§ **Try it**
In the material below, list every line carrying the string "tile".

§ **Supplied records**
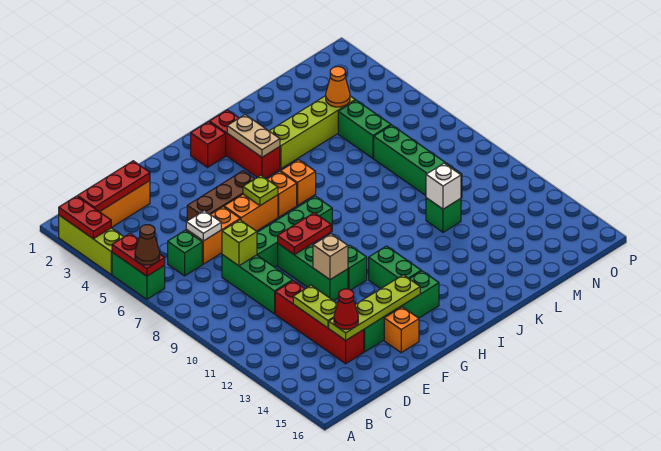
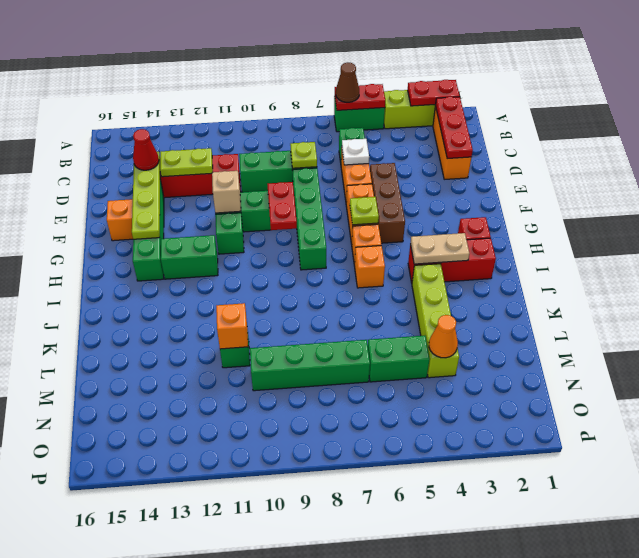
lime brick D8 level 2 -> lime plate D8 level 2
white brick L11 level 2 -> orange brick L11 level 2

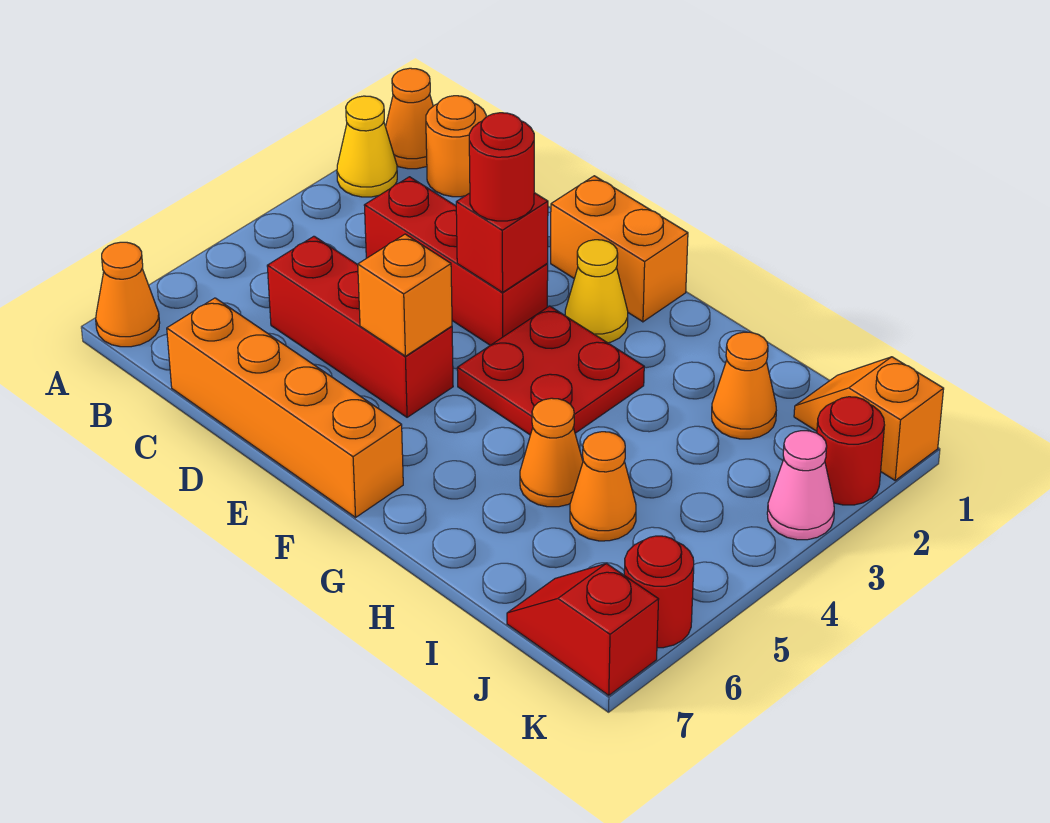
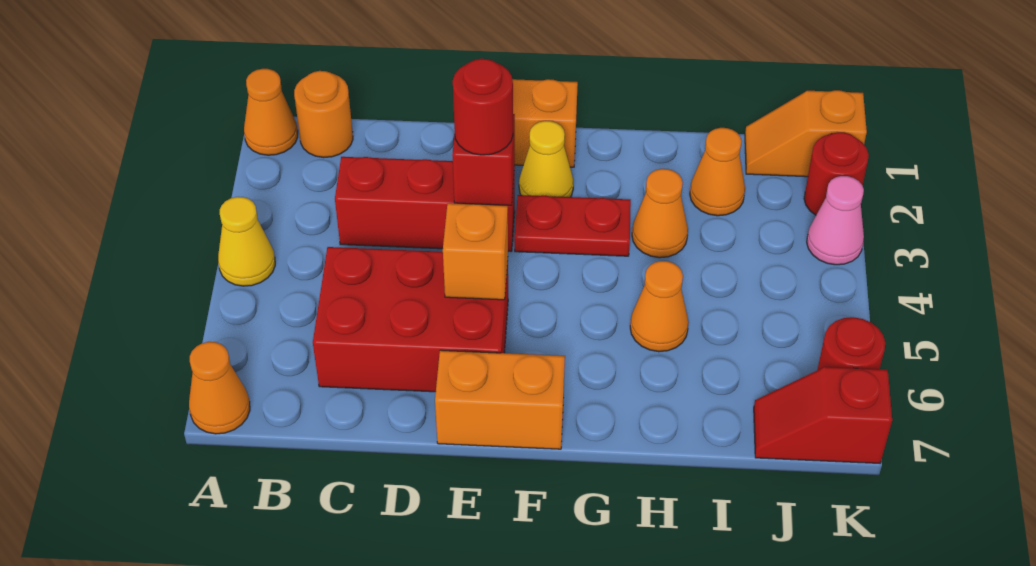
yellow cone A2 level 1 -> yellow cone A4 level 1
red brick C5:E5 level 1 -> red brick C5:E6 level 1
orange brick C7:F7 level 1 -> orange brick E7:F7 level 1
red plate F3:G4 level 1 -> red plate F3:G3 level 1
orange cone I5 level 1 -> orange cone H3 level 1

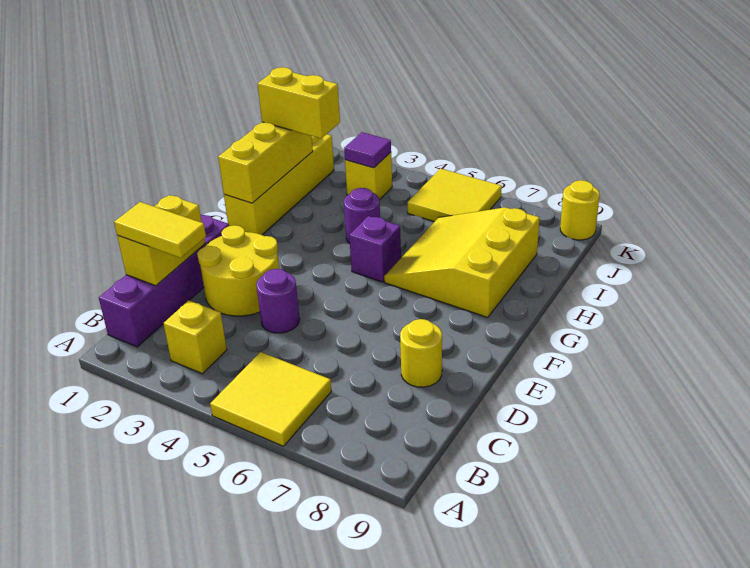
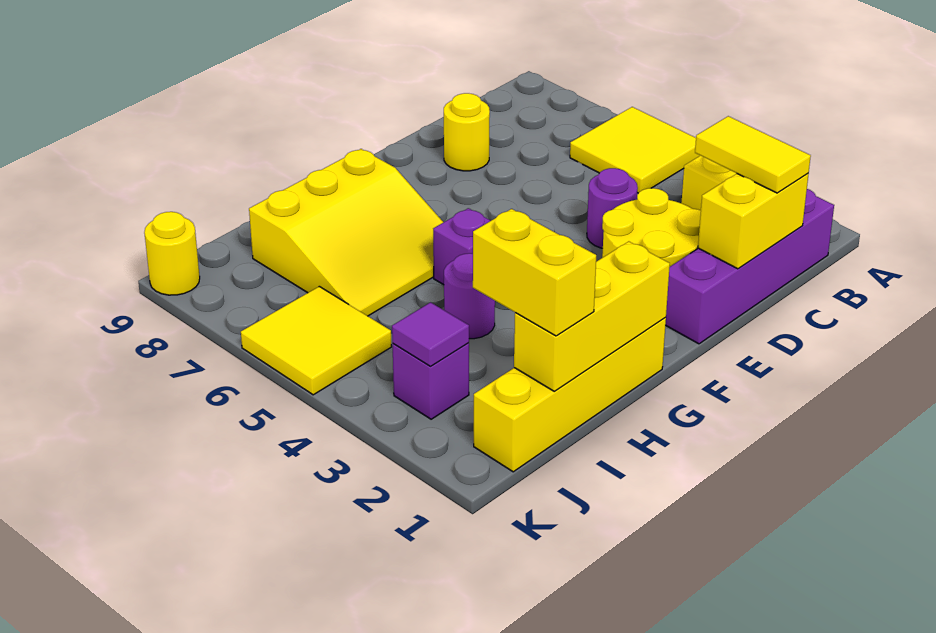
yellow brick J3 level 1 -> purple brick J3 level 1

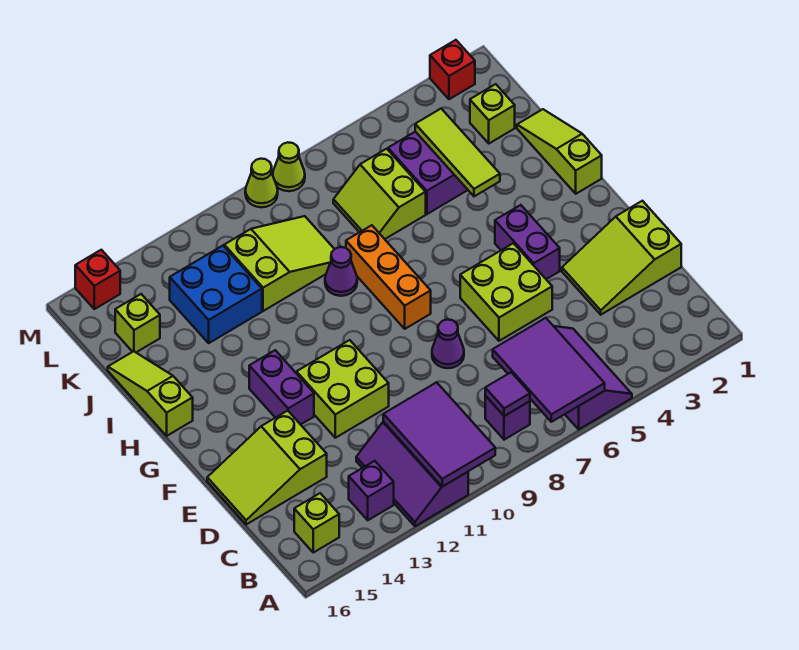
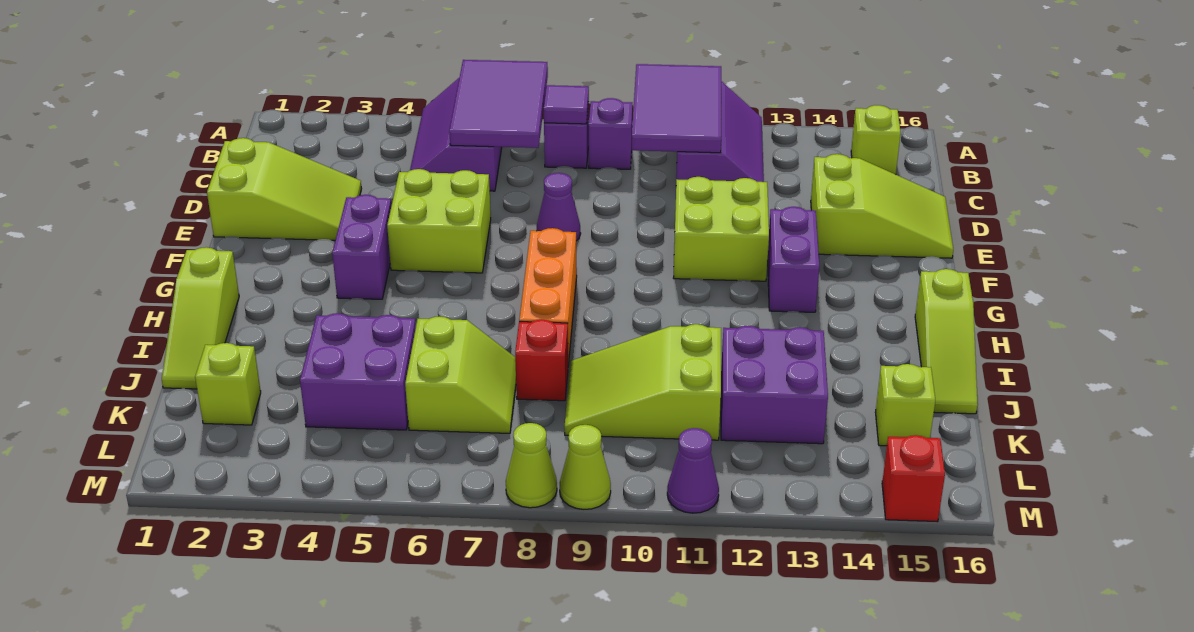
purple brick B13 level 1 -> purple brick B9 level 1
lime tile I4:K4 level 2 -> none
purple cone I9 level 1 -> purple cone M11 level 1
blue brick J12:K13 level 1 -> purple brick J12:K13 level 1
red brick M2 level 1 -> red brick J8 level 1

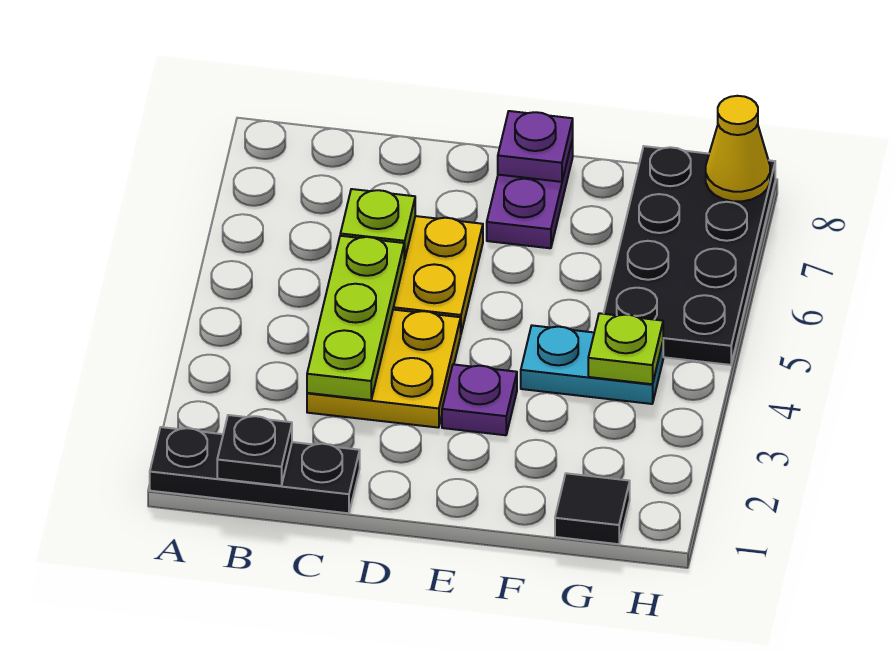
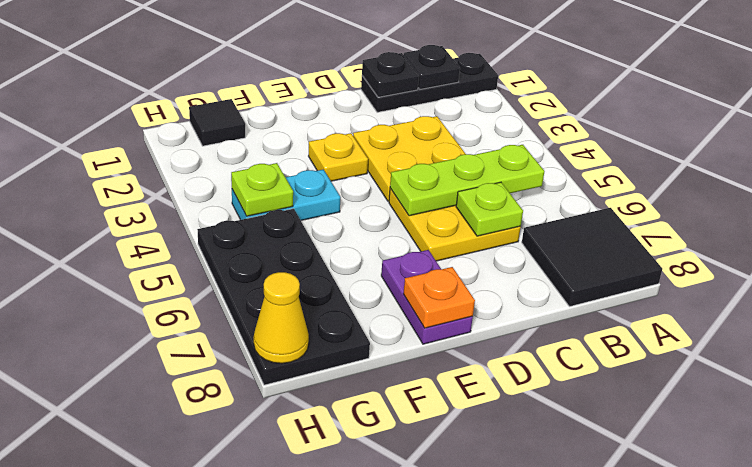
none -> black tile A7:B8 level 1
none -> black plate C1 level 2
lime plate C3:C5 level 2 -> lime plate B5:D5 level 2
purple plate E3 level 1 -> yellow plate E3 level 1
purple plate E8 level 2 -> orange plate E8 level 2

§ **Result of the exercise**
lime tile I4:K4 level 2 -> none
none -> black tile A7:B8 level 1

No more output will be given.